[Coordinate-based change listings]
◆ ◆ ◆ ◆ ◆

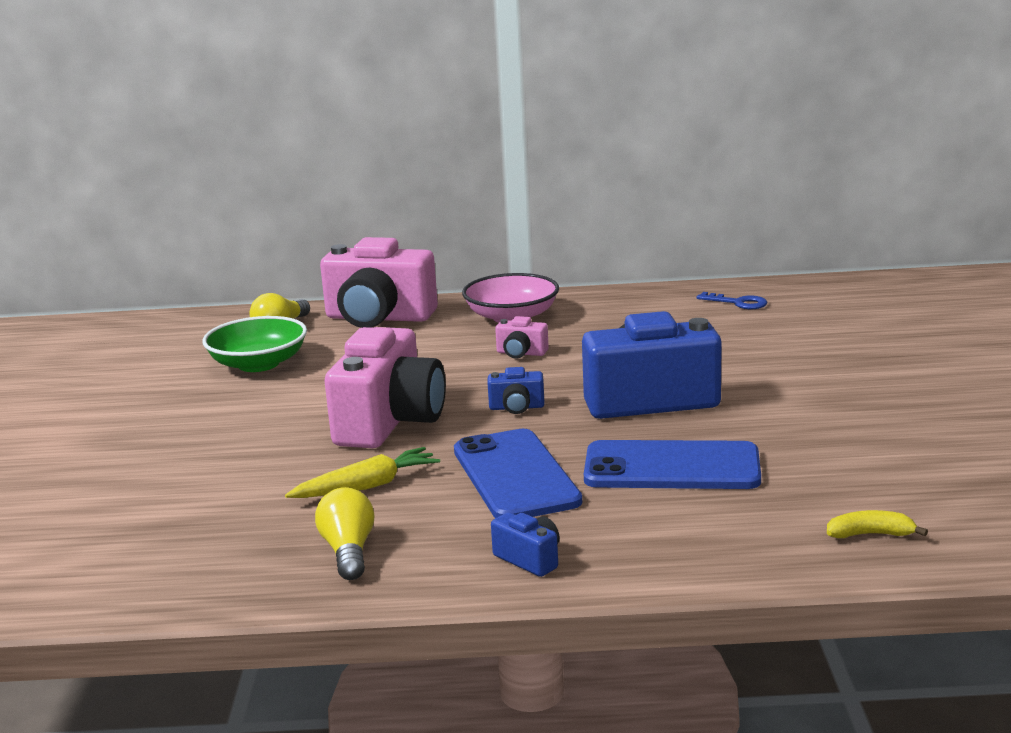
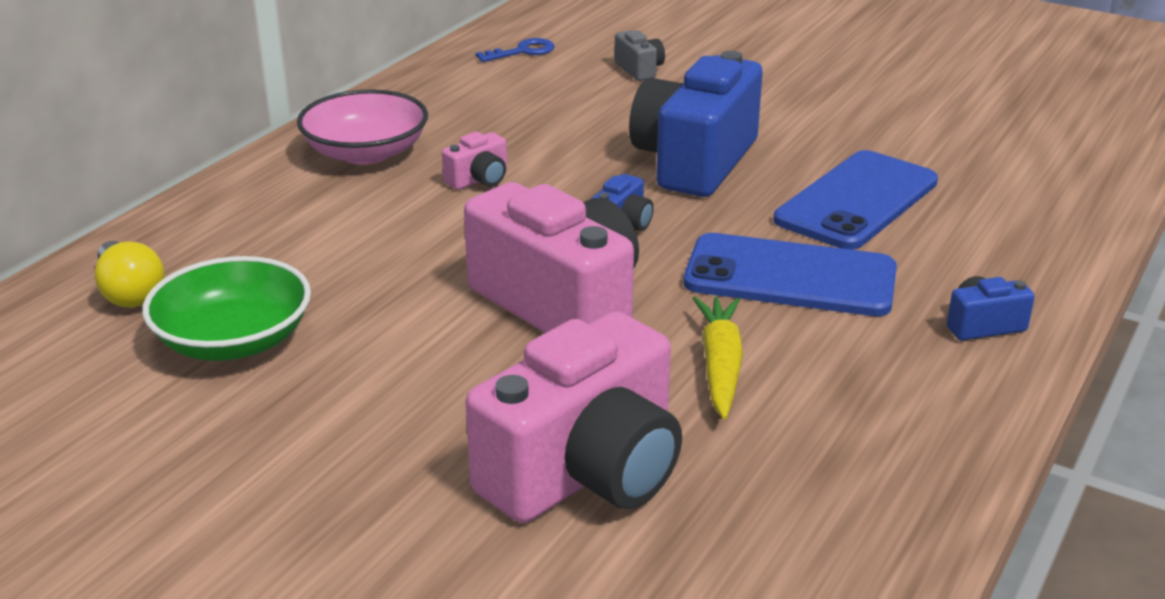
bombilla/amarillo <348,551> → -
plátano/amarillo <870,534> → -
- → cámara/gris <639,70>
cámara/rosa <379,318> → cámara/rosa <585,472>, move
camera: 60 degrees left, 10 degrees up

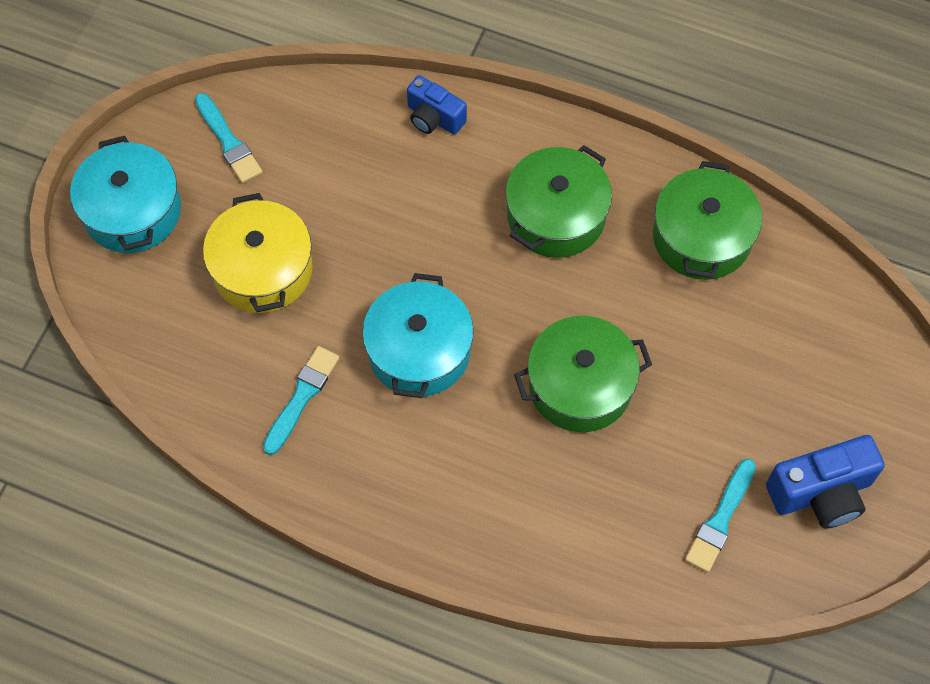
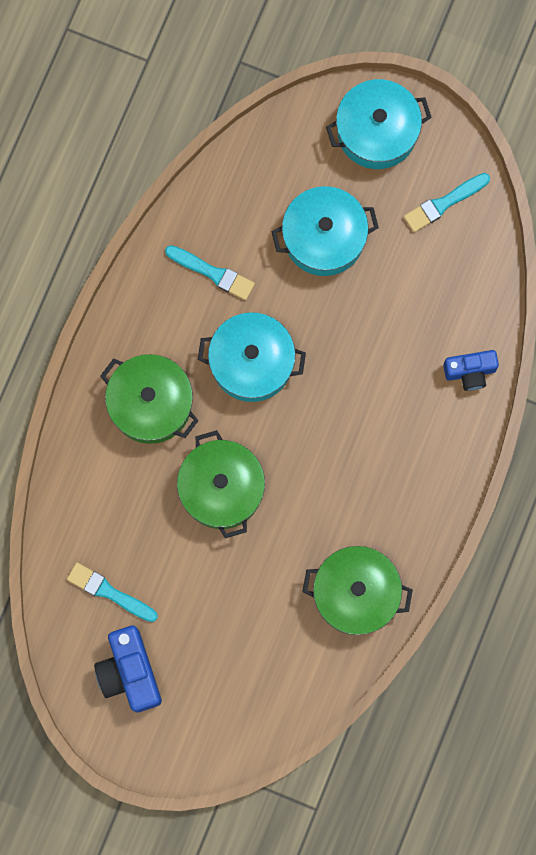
olla/verde <556,216> → olla/verde <151,403>, move
olla/amarillo <262,269> → olla/turquesa <324,237>
cámara/azul <434,118> → cámara/azul <470,372>, 135 degrees counterclockwise
camera: 90 degrees right, 15 degrees up

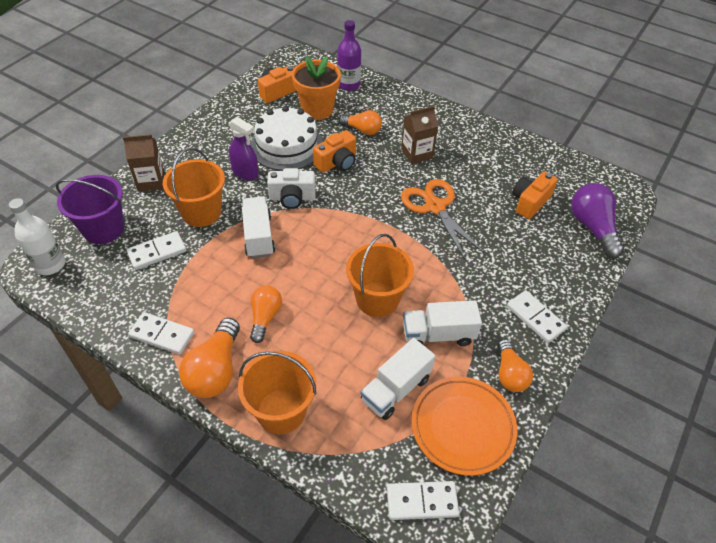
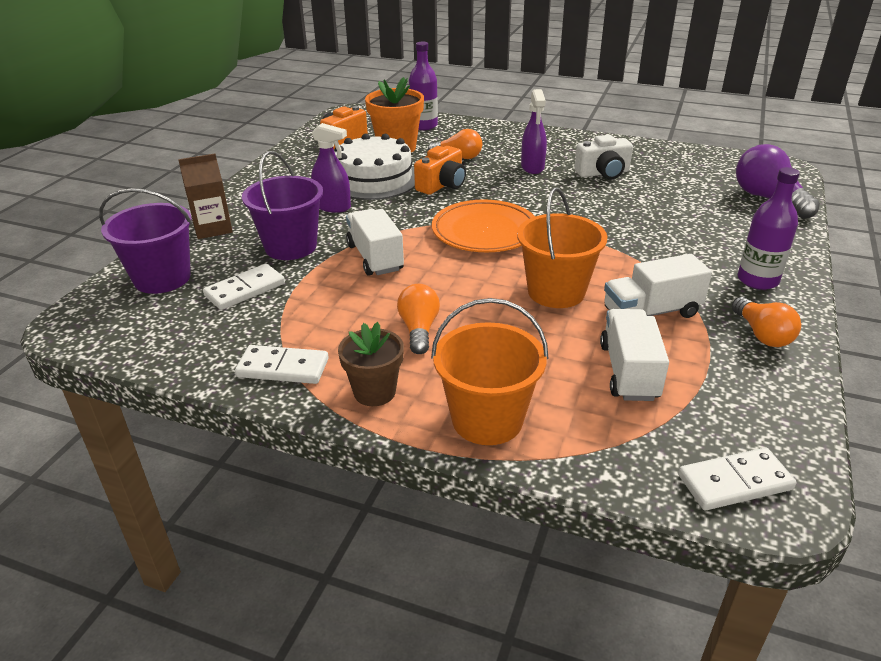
botella/blanco <50,265> → -
tijeras/naranja <435,207> → -
cámara/naranja <530,202> → -
cámara/blanco <292,197> → cámara/blanco <603,173>, move
plato/naranja <462,427> → plato/naranja <484,232>, move
bombilla/naranja <215,370> → maceta/marrón <374,392>
cartón de leche/marrón <417,153> → pulverizador/morado <532,167>
ficha de dominó/blanco <535,318> → botella/morado <757,280>
balde/naranja <201,212> → balde/morado <291,246>
camión/blanco <395,389> → camión/blanco <629,372>, 150 degrees clockwise
camera: 10 degrees left, 15 degrees down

◆ ◆ ◆ ◆ ◆

**Task instructions**
Drop the images, then copy the data exactly.

**Completed task**
bombilla/amarillo <348,551> → -
plátano/amarillo <870,534> → -
- → cámara/gris <639,70>
cámara/rosa <379,318> → cámara/rosa <585,472>, move
camera: 60 degrees left, 10 degrees up

olla/verde <556,216> → olla/verde <151,403>, move
olla/amarillo <262,269> → olla/turquesa <324,237>
cámara/azul <434,118> → cámara/azul <470,372>, 135 degrees counterclockwise
camera: 90 degrees right, 15 degrees up

botella/blanco <50,265> → -
tijeras/naranja <435,207> → -
cámara/naranja <530,202> → -
cámara/blanco <292,197> → cámara/blanco <603,173>, move
plato/naranja <462,427> → plato/naranja <484,232>, move
bombilla/naranja <215,370> → maceta/marrón <374,392>
cartón de leche/marrón <417,153> → pulverizador/morado <532,167>
ficha de dominó/blanco <535,318> → botella/morado <757,280>
balde/naranja <201,212> → balde/morado <291,246>
camión/blanco <395,389> → camión/blanco <629,372>, 150 degrees clockwise
camera: 10 degrees left, 15 degrees down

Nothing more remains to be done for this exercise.